# EXERCISE DIRECTIONS
Show each line of the material below that contains the string "tuplet". Copy every such line in full.

# INPUT RECORDS
_ _ _

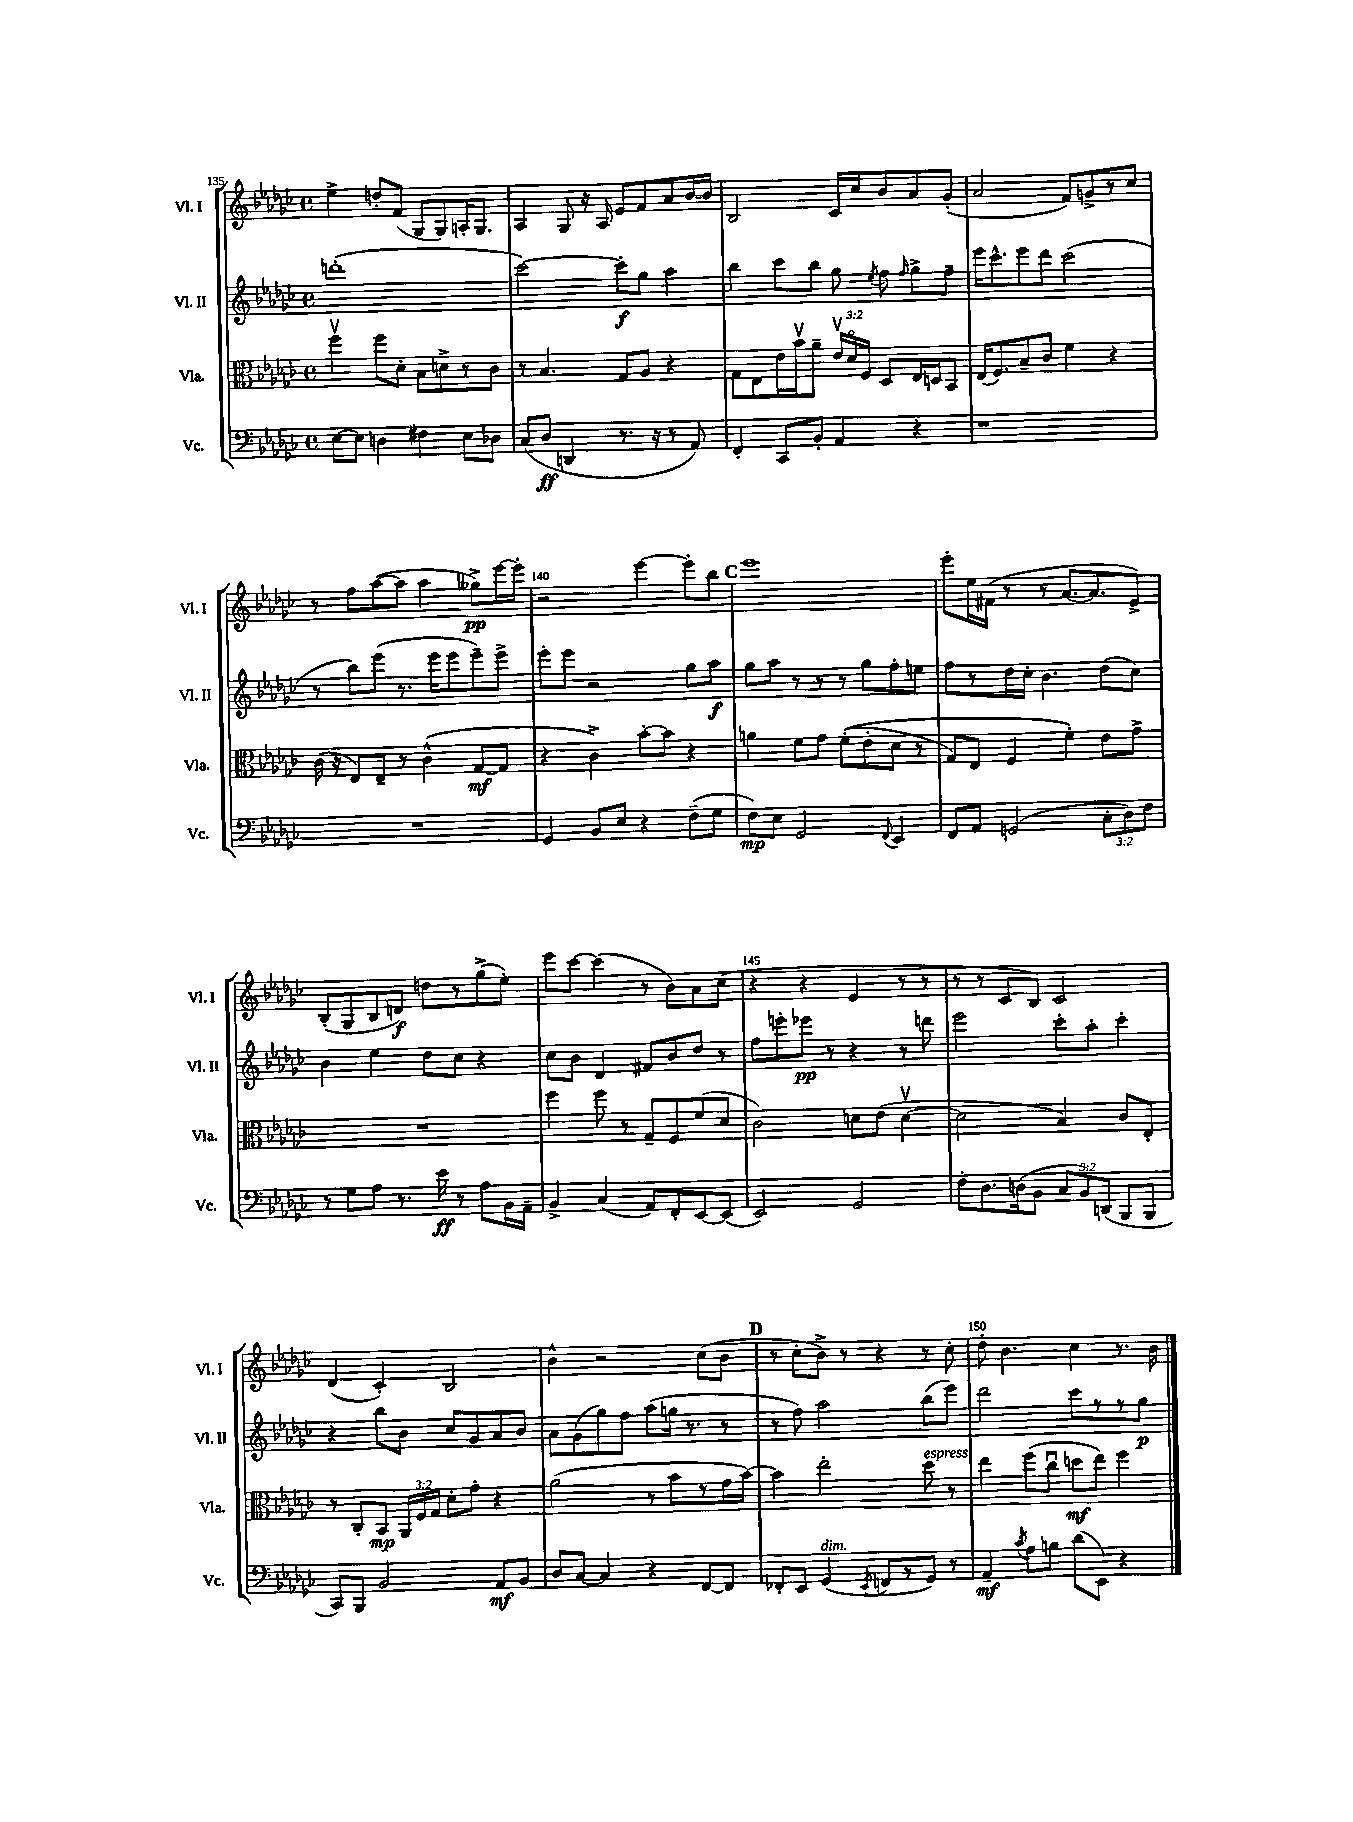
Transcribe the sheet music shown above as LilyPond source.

_ _ _

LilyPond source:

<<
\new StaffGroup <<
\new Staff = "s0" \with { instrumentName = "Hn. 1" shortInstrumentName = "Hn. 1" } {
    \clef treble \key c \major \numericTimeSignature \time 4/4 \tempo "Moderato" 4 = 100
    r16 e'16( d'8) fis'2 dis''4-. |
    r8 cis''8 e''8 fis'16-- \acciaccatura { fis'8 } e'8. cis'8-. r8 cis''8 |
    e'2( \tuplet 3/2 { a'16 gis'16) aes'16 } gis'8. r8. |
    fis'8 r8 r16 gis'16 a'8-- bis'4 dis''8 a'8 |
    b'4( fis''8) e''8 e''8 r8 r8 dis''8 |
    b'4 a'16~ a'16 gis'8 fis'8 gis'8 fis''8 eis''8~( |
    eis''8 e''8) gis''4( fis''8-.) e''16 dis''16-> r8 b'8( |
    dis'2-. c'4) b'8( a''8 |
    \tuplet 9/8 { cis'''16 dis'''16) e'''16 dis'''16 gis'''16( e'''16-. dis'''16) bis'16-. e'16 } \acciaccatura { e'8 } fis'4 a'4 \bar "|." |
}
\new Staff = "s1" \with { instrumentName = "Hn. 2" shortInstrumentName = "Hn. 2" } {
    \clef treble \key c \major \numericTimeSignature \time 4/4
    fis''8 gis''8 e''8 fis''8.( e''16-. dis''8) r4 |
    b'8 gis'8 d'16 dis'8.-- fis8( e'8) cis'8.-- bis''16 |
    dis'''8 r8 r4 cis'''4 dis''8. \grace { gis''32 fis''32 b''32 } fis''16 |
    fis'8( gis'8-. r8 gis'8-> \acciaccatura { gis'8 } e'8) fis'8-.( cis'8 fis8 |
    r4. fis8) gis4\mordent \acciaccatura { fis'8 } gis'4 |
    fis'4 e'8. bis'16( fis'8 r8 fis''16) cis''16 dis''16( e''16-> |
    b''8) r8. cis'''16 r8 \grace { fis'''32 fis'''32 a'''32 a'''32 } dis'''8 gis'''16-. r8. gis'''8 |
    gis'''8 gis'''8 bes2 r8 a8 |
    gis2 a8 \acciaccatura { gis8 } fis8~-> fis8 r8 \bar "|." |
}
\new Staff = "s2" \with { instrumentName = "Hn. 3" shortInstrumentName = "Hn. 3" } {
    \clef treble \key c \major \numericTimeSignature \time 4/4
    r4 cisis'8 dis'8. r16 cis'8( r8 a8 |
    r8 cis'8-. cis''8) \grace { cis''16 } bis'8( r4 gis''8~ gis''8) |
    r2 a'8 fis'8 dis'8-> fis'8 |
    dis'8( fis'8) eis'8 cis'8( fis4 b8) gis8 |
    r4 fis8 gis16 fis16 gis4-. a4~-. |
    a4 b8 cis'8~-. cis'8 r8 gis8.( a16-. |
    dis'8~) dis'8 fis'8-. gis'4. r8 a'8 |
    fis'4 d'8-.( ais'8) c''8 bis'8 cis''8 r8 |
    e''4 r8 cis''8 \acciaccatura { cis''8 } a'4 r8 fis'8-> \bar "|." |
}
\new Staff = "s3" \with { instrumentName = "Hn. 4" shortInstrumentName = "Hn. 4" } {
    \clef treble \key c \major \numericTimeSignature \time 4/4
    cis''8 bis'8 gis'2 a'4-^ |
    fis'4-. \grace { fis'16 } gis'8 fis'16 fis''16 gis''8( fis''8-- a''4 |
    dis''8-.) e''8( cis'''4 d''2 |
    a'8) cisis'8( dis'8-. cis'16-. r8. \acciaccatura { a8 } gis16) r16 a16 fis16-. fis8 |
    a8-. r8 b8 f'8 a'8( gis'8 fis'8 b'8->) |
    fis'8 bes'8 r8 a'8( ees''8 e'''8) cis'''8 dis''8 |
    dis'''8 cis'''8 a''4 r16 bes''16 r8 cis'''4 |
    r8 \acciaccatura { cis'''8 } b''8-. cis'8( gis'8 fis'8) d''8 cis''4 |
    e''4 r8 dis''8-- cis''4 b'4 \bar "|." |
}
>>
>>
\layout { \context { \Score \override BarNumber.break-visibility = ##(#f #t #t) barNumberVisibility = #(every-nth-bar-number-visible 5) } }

_ _ _

# THE RESULT
    e'2( \tuplet 3/2 { a'16 gis'16) aes'16 } gis'8. r8. |
    \tuplet 9/8 { cis'''16 dis'''16) e'''16 dis'''16 gis'''16( e'''16-. dis'''16) bis'16-. e'16 } \acciaccatura { e'8 } fis'4 a'4 \bar "|." |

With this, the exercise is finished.